Repeat each record word for word.

-- RECORDS PROVIDED follows --

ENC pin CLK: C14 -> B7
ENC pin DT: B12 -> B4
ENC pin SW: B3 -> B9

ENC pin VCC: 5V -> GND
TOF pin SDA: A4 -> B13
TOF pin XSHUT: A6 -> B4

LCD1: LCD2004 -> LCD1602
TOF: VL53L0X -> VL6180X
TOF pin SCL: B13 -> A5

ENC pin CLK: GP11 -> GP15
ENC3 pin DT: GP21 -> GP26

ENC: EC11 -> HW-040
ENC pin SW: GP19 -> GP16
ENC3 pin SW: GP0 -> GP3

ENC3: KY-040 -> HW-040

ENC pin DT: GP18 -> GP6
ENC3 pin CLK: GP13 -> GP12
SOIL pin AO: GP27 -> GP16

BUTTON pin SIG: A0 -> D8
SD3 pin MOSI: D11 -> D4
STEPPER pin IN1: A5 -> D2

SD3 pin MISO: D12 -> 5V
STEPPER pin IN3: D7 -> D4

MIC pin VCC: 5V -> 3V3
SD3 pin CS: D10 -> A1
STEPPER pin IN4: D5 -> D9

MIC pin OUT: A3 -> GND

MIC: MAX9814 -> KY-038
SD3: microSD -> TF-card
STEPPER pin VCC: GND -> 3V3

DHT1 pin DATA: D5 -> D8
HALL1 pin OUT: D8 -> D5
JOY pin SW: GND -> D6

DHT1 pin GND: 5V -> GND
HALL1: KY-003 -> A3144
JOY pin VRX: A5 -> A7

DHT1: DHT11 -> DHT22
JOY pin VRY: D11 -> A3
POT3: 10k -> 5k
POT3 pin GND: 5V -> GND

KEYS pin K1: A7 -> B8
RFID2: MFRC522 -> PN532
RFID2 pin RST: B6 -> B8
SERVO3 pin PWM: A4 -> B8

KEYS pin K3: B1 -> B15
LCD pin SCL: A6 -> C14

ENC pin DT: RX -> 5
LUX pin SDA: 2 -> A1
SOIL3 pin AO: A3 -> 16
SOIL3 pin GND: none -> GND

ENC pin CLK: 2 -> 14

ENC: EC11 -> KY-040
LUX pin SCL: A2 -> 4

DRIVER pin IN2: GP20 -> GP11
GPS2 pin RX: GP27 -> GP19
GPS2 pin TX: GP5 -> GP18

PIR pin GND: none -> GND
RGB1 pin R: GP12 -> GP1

-- RECORDS PROVIDED concluded --

= RESPONSE TO THE TASK =
ENC pin CLK: C14 -> B7
ENC pin DT: B12 -> B4
ENC pin SW: B3 -> B9

ENC pin VCC: 5V -> GND
TOF pin SDA: A4 -> B13
TOF pin XSHUT: A6 -> B4

LCD1: LCD2004 -> LCD1602
TOF: VL53L0X -> VL6180X
TOF pin SCL: B13 -> A5

ENC pin CLK: GP11 -> GP15
ENC3 pin DT: GP21 -> GP26

ENC: EC11 -> HW-040
ENC pin SW: GP19 -> GP16
ENC3 pin SW: GP0 -> GP3

ENC3: KY-040 -> HW-040

ENC pin DT: GP18 -> GP6
ENC3 pin CLK: GP13 -> GP12
SOIL pin AO: GP27 -> GP16

BUTTON pin SIG: A0 -> D8
SD3 pin MOSI: D11 -> D4
STEPPER pin IN1: A5 -> D2

SD3 pin MISO: D12 -> 5V
STEPPER pin IN3: D7 -> D4

MIC pin VCC: 5V -> 3V3
SD3 pin CS: D10 -> A1
STEPPER pin IN4: D5 -> D9

MIC pin OUT: A3 -> GND

MIC: MAX9814 -> KY-038
SD3: microSD -> TF-card
STEPPER pin VCC: GND -> 3V3

DHT1 pin DATA: D5 -> D8
HALL1 pin OUT: D8 -> D5
JOY pin SW: GND -> D6

DHT1 pin GND: 5V -> GND
HALL1: KY-003 -> A3144
JOY pin VRX: A5 -> A7

DHT1: DHT11 -> DHT22
JOY pin VRY: D11 -> A3
POT3: 10k -> 5k
POT3 pin GND: 5V -> GND

KEYS pin K1: A7 -> B8
RFID2: MFRC522 -> PN532
RFID2 pin RST: B6 -> B8
SERVO3 pin PWM: A4 -> B8

KEYS pin K3: B1 -> B15
LCD pin SCL: A6 -> C14

ENC pin DT: RX -> 5
LUX pin SDA: 2 -> A1
SOIL3 pin AO: A3 -> 16
SOIL3 pin GND: none -> GND

ENC pin CLK: 2 -> 14

ENC: EC11 -> KY-040
LUX pin SCL: A2 -> 4

DRIVER pin IN2: GP20 -> GP11
GPS2 pin RX: GP27 -> GP19
GPS2 pin TX: GP5 -> GP18

PIR pin GND: none -> GND
RGB1 pin R: GP12 -> GP1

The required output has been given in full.